▶ _Task to complete_: Lines with "semicircle": copy each one from the listing below.

▶ _Input data_:
+++++
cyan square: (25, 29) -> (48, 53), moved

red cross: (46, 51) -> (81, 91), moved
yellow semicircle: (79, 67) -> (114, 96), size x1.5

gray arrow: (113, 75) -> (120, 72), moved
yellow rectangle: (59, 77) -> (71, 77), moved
+++++
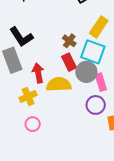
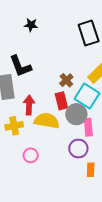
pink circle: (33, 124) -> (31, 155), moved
+++++
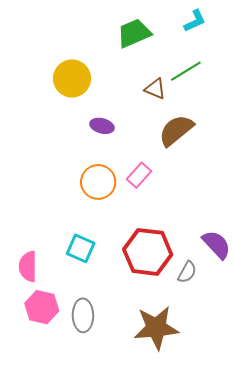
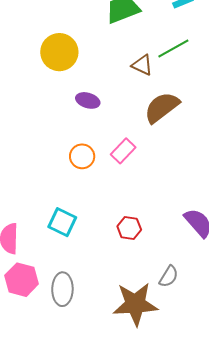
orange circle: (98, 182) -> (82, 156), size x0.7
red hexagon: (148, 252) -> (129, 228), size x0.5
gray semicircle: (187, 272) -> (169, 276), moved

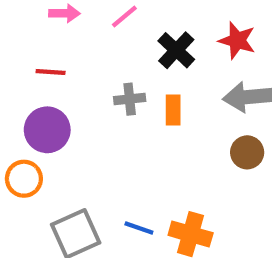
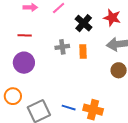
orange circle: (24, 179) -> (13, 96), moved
+++++
▶ _Response area_:
yellow semicircle: (79, 67) -> (114, 96), size x1.5
gray semicircle: (187, 272) -> (169, 276), moved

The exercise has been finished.